━━━━━ PROVIDED DATA ━━━━━

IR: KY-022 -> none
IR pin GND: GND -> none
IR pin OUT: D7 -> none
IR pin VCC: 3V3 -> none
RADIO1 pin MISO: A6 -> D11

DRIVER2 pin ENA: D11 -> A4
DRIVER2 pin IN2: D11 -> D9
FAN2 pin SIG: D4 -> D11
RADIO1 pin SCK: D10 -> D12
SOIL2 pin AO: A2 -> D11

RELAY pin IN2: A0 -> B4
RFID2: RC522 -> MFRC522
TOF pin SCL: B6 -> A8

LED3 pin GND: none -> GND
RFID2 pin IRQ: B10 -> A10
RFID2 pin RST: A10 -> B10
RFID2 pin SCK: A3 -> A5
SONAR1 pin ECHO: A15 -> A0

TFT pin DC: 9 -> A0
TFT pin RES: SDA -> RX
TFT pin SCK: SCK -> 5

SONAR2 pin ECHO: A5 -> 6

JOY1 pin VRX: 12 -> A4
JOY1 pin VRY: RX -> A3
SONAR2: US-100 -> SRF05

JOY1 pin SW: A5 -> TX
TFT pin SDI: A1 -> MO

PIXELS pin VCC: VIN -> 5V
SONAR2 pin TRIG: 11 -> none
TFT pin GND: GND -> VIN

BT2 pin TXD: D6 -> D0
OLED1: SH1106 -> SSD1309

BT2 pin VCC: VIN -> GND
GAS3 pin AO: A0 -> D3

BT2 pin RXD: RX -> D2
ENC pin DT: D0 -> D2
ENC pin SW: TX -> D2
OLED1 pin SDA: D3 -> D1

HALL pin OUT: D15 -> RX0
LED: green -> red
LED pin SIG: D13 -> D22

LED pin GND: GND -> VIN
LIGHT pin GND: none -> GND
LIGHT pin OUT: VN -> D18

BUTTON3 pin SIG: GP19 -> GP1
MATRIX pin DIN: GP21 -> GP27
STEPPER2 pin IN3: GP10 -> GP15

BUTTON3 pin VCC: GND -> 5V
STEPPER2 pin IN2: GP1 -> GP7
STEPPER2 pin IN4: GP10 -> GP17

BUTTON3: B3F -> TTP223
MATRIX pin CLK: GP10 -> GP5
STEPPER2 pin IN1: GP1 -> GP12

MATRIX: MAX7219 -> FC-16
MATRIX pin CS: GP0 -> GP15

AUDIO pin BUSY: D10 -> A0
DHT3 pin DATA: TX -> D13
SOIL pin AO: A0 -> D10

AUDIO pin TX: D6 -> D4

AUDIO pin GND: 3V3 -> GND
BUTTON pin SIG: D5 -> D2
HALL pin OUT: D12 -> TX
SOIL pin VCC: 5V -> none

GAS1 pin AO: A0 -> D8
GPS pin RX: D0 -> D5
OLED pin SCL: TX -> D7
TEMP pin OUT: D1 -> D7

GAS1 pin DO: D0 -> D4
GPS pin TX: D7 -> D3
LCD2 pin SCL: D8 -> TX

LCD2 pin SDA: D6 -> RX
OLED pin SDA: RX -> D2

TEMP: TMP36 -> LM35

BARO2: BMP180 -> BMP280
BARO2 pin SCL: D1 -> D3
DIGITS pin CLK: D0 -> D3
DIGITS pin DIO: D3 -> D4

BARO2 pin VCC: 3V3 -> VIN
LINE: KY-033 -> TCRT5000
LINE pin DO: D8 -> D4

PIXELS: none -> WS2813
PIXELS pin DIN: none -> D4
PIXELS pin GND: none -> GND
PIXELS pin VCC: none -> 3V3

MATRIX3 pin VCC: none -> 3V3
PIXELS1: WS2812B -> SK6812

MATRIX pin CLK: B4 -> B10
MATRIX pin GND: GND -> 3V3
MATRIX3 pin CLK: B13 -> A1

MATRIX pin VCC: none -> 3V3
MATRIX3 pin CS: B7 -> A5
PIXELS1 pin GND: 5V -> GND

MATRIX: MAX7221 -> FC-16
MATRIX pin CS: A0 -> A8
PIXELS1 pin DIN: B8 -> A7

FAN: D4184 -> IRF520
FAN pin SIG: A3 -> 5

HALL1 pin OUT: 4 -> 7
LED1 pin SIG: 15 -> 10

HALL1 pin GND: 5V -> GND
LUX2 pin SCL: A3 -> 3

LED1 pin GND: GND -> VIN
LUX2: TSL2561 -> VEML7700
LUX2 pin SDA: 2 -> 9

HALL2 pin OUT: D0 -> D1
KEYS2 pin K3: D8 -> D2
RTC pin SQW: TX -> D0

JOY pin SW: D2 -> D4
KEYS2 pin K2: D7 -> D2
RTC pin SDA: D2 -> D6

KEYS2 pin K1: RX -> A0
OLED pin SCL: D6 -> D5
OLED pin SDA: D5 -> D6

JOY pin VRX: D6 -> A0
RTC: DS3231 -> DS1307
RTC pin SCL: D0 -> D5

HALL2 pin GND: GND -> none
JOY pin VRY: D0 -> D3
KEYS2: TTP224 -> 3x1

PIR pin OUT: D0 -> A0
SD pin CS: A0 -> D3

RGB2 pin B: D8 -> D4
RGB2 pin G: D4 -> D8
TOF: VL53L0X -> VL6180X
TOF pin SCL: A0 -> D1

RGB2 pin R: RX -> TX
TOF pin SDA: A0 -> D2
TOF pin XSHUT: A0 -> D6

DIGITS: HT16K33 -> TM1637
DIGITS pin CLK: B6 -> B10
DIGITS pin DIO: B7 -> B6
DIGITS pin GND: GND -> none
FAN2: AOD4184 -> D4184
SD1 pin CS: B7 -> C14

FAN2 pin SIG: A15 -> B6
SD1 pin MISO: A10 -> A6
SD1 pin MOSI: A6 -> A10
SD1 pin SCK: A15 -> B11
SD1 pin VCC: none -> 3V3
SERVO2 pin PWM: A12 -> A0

━━━━━

*YOUR INSTRUCTIONS*. Using only the entries above, output the line with "PIXELS: none -> WS2813", the line with "LED1 pin SIG: 15 -> 10", and all lines between them, exactly as they stand.

*ANSWER AREA*.
PIXELS: none -> WS2813
PIXELS pin DIN: none -> D4
PIXELS pin GND: none -> GND
PIXELS pin VCC: none -> 3V3

MATRIX3 pin VCC: none -> 3V3
PIXELS1: WS2812B -> SK6812

MATRIX pin CLK: B4 -> B10
MATRIX pin GND: GND -> 3V3
MATRIX3 pin CLK: B13 -> A1

MATRIX pin VCC: none -> 3V3
MATRIX3 pin CS: B7 -> A5
PIXELS1 pin GND: 5V -> GND

MATRIX: MAX7221 -> FC-16
MATRIX pin CS: A0 -> A8
PIXELS1 pin DIN: B8 -> A7

FAN: D4184 -> IRF520
FAN pin SIG: A3 -> 5

HALL1 pin OUT: 4 -> 7
LED1 pin SIG: 15 -> 10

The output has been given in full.